»»

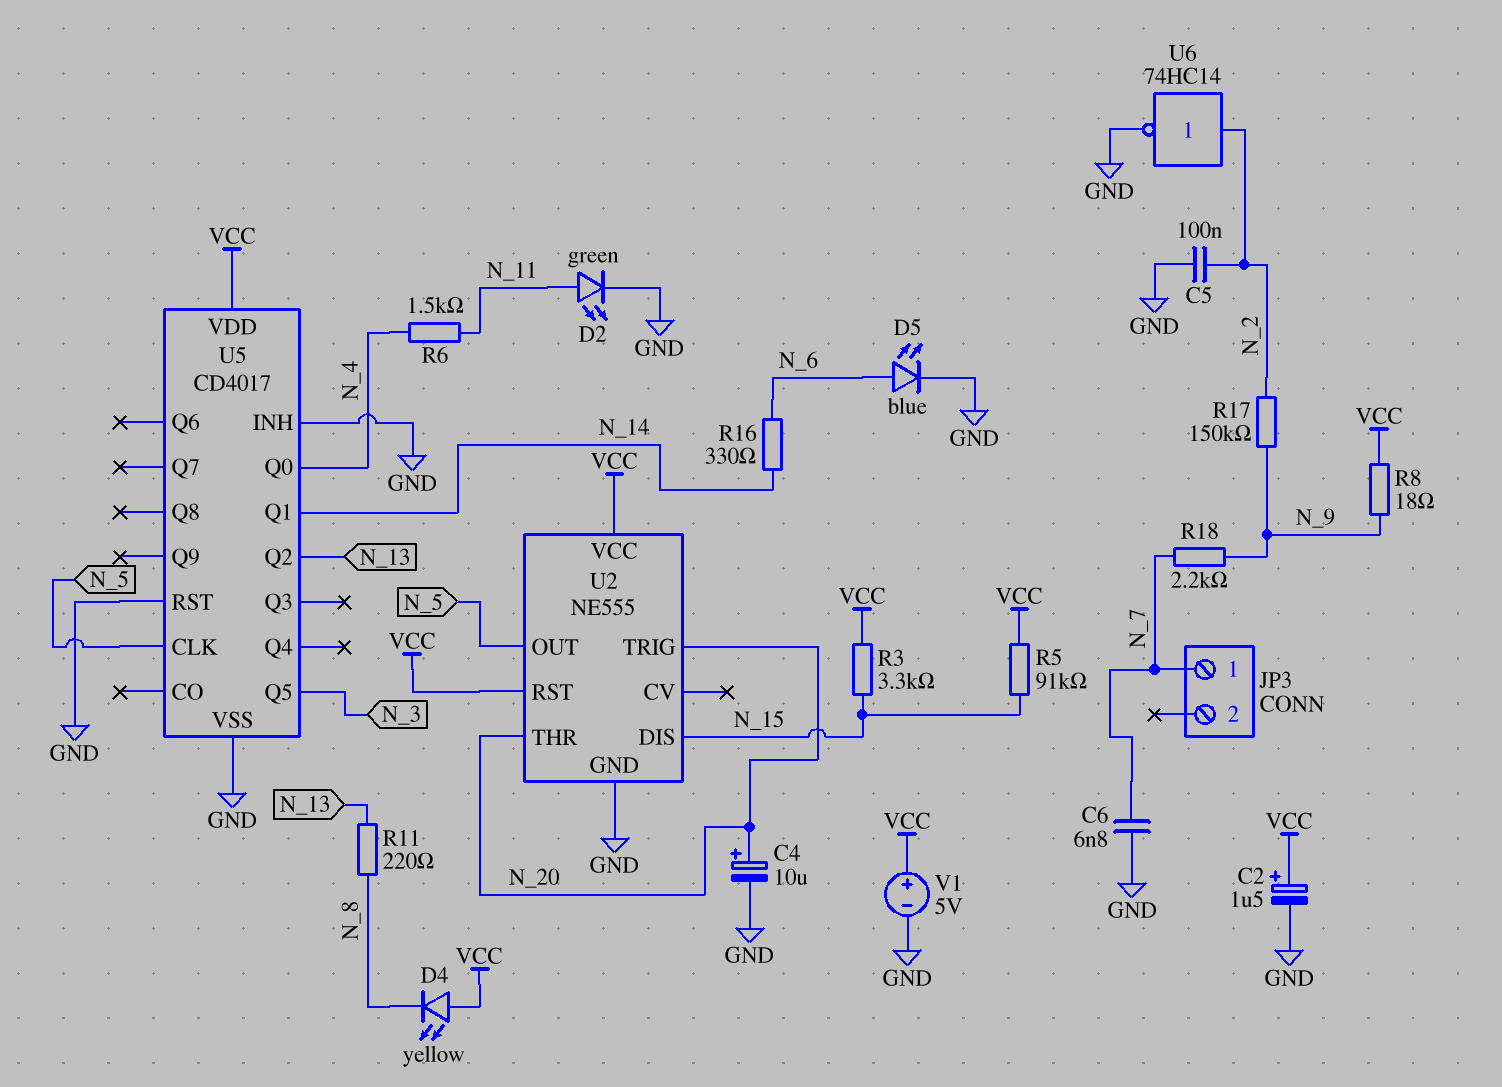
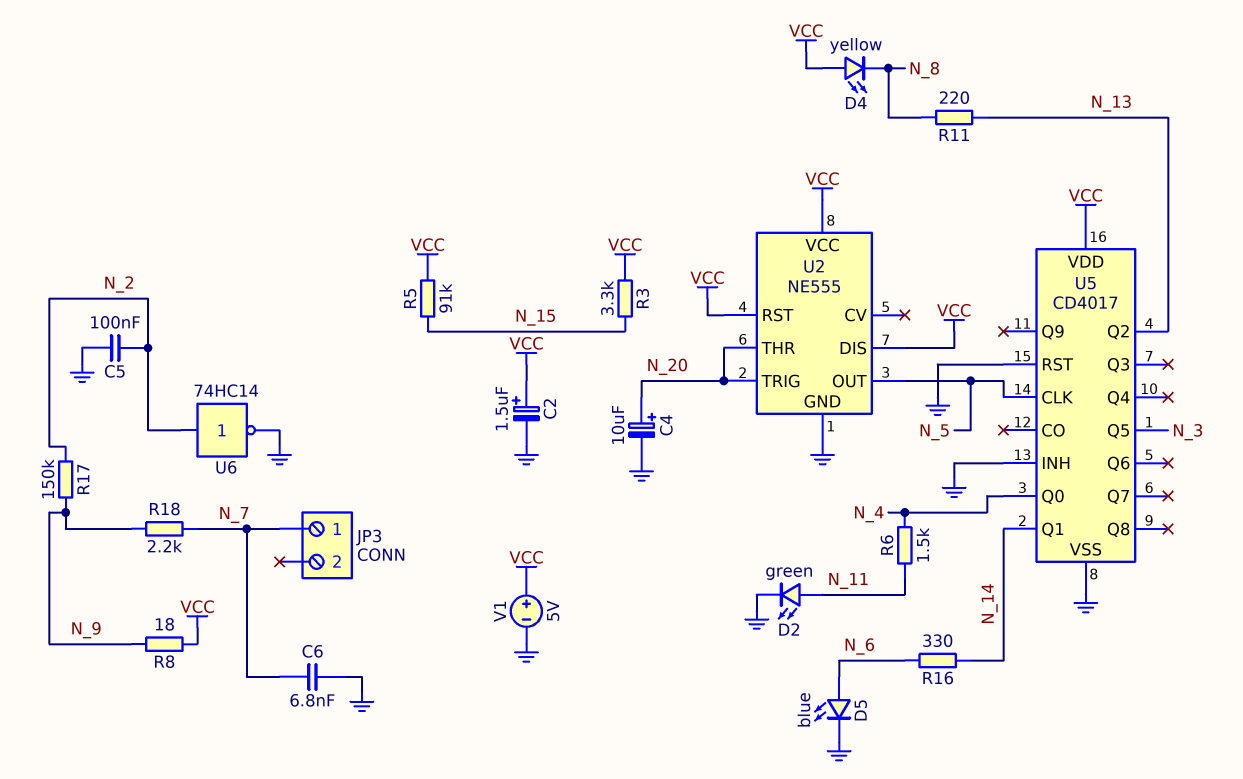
U2 pin DIS: N_15 -> VCC

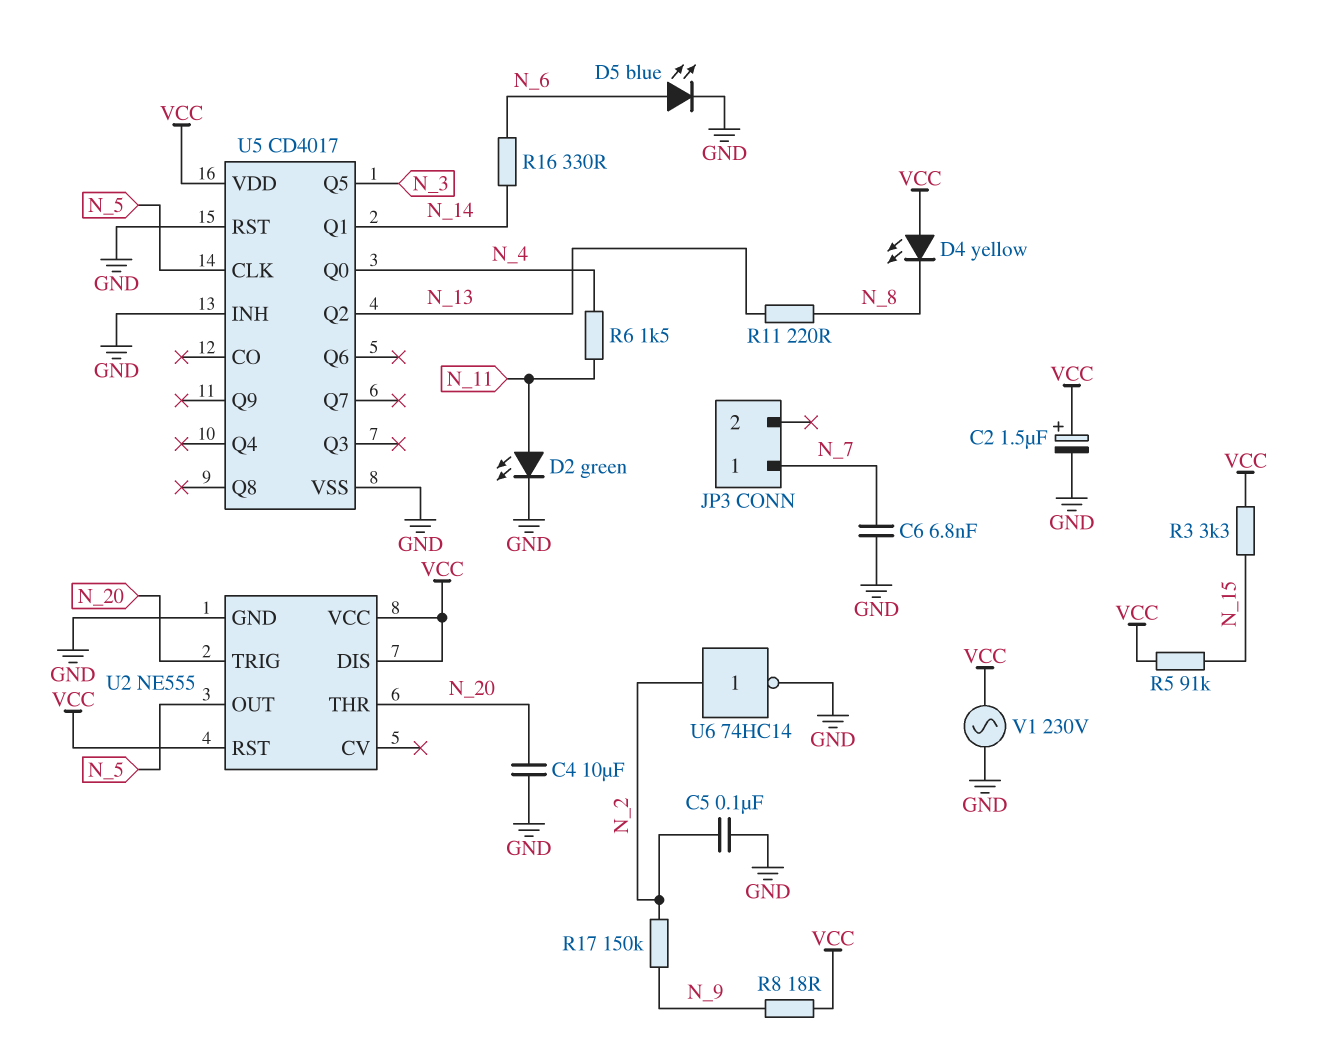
C4: 10uF (plus N_20, minus GND) -> 10uF (GND, N_20)
R18: 2.2k (N_7, N_9) -> none
V1: 5V (plus VCC, minus GND) -> AC 230V (GND, VCC)

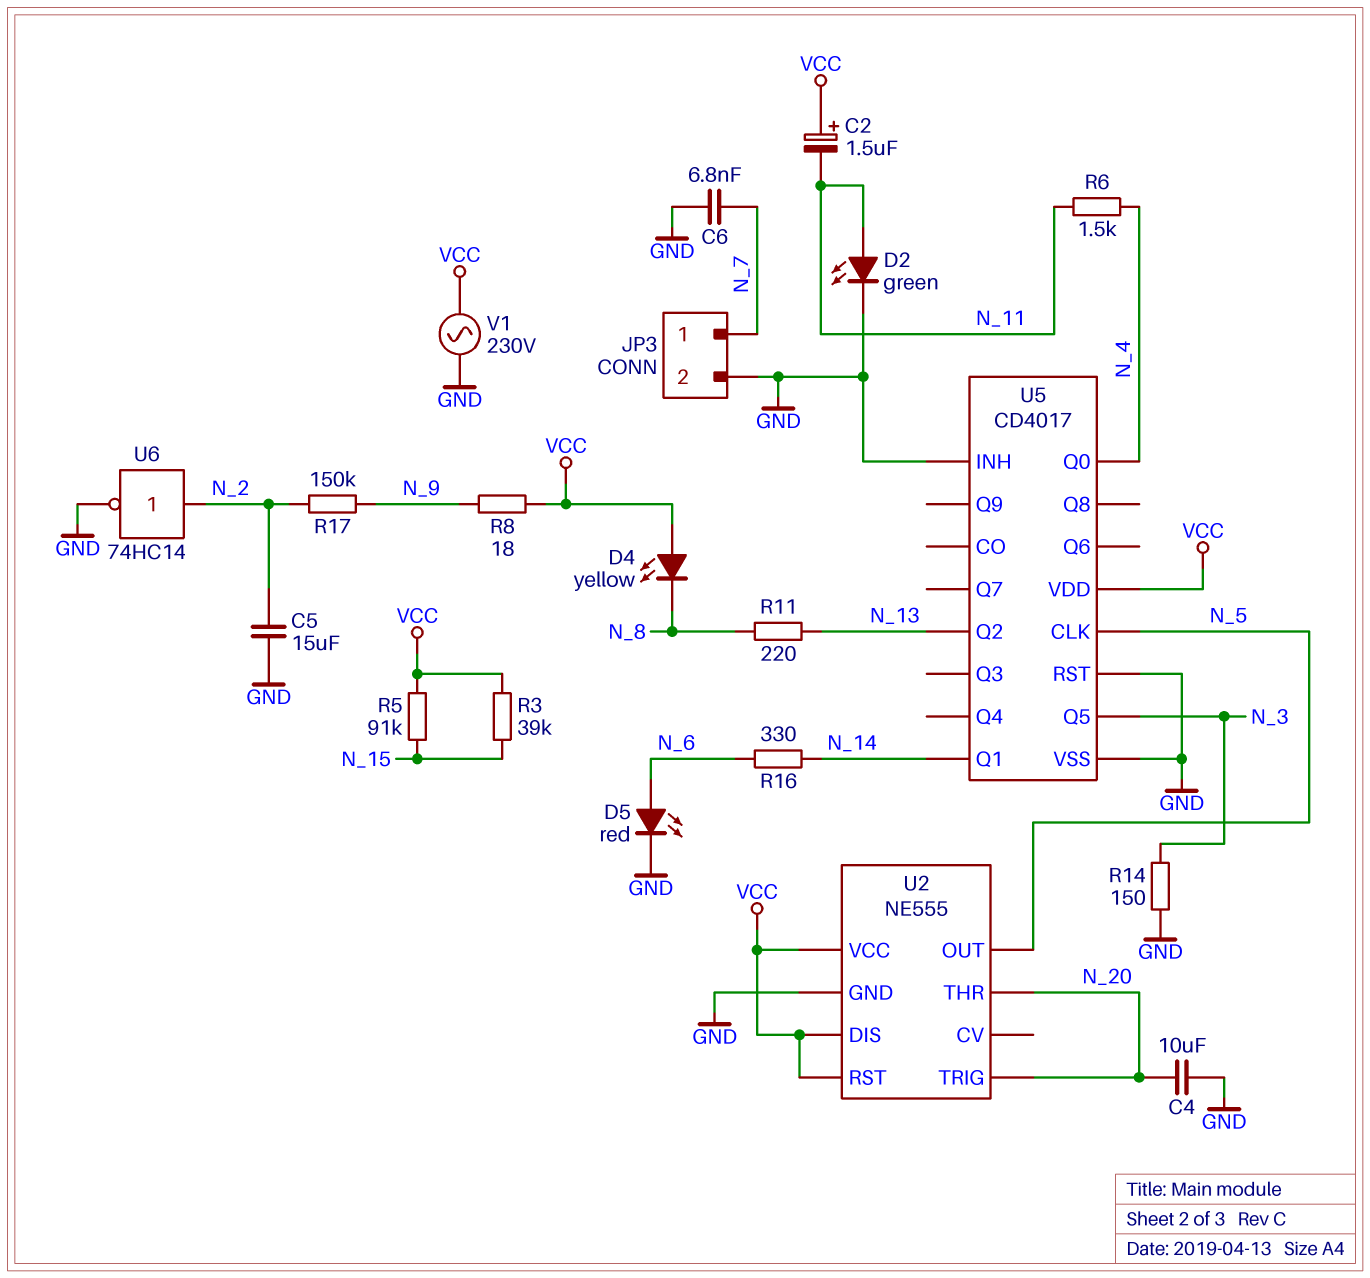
C2: 1.5uF (plus VCC, minus GND) -> 1.5uF (plus VCC, minus N_11)
C5: 100nF (GND, N_2) -> 15uF (GND, N_2)
D5: LED blue (A N_6, K GND) -> LED red (A N_6, K GND)
JP3 pin 2: none -> GND
R3: 3.3k (N_15, VCC) -> 39k (N_15, VCC)
R14: none -> 150 (GND, N_3)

««

Requirement
Pull every line containing the word "minus" out of the material.

Response for this exercise
C4: 10uF (plus N_20, minus GND) -> 10uF (GND, N_20)
V1: 5V (plus VCC, minus GND) -> AC 230V (GND, VCC)
C2: 1.5uF (plus VCC, minus GND) -> 1.5uF (plus VCC, minus N_11)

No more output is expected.